_Before-and-after object lists_
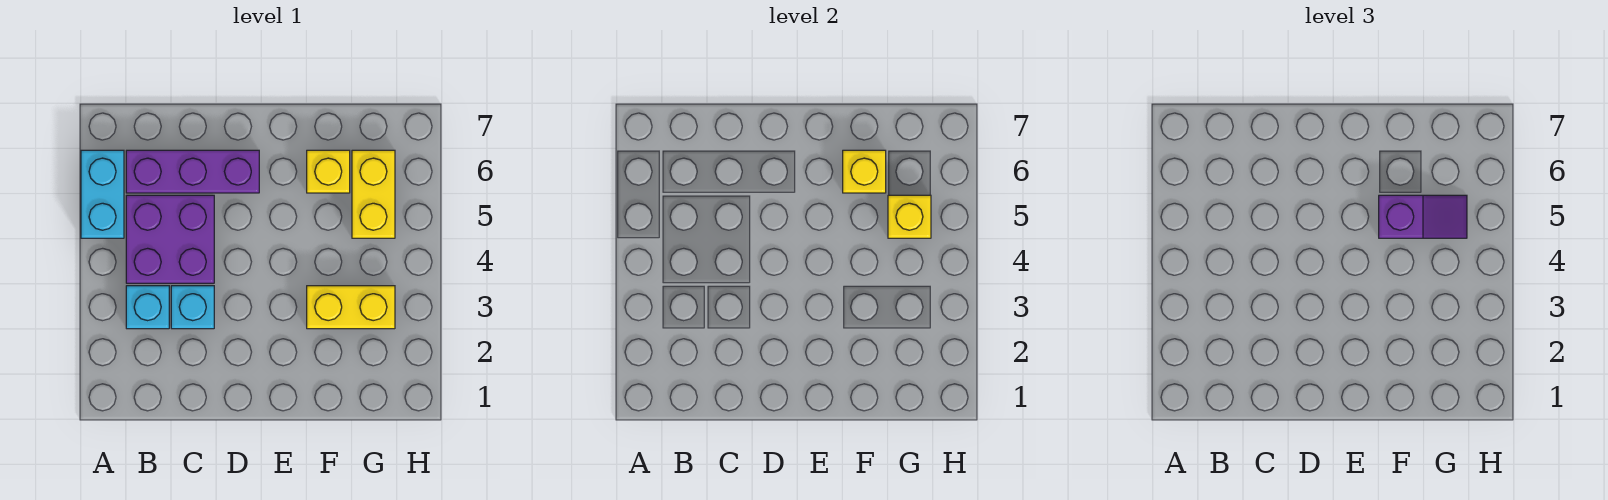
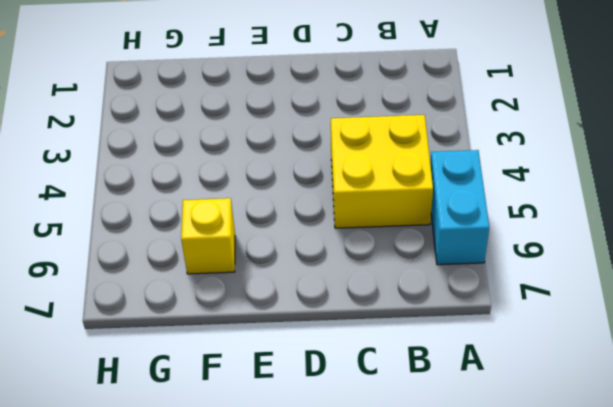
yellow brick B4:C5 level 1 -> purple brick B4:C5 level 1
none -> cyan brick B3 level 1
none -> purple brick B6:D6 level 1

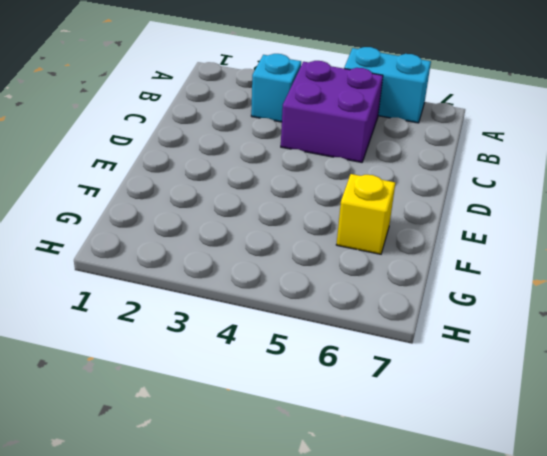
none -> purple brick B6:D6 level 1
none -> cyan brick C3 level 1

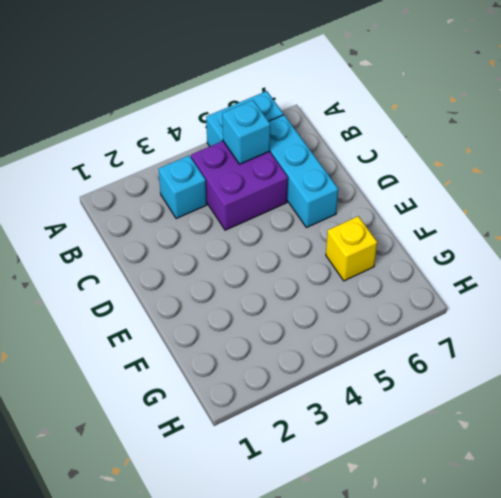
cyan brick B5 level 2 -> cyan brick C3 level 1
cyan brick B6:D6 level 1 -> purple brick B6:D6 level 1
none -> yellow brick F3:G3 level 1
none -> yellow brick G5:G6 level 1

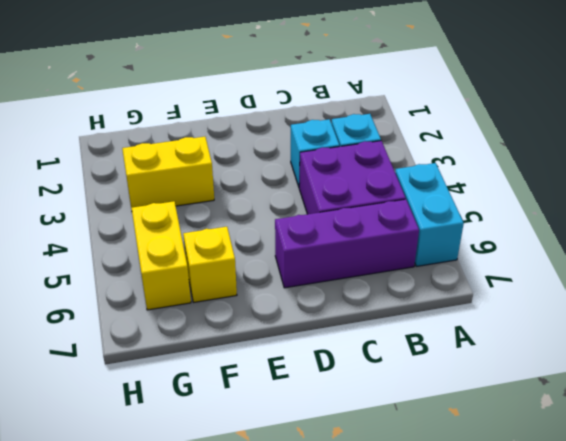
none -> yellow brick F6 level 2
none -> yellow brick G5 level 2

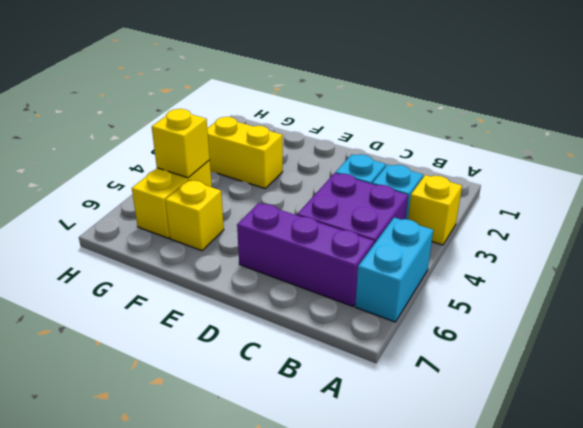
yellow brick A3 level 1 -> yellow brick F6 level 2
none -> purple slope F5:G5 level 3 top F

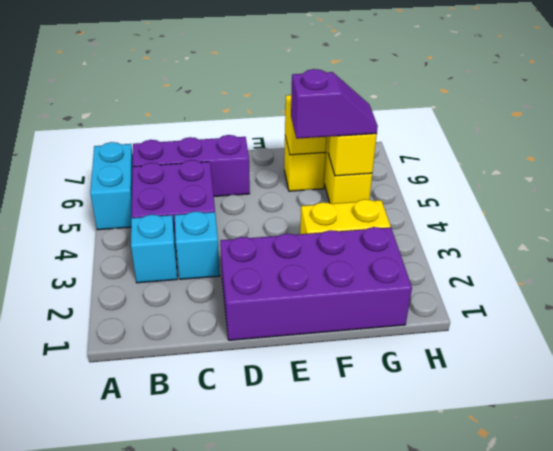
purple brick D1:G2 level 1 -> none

_ABOUT THIS EXERCISE_
Return every line of the records in which the word "cyan" is found.

_RESPONSE BOX_
none -> cyan brick B3 level 1
none -> cyan brick C3 level 1
cyan brick B5 level 2 -> cyan brick C3 level 1
cyan brick B6:D6 level 1 -> purple brick B6:D6 level 1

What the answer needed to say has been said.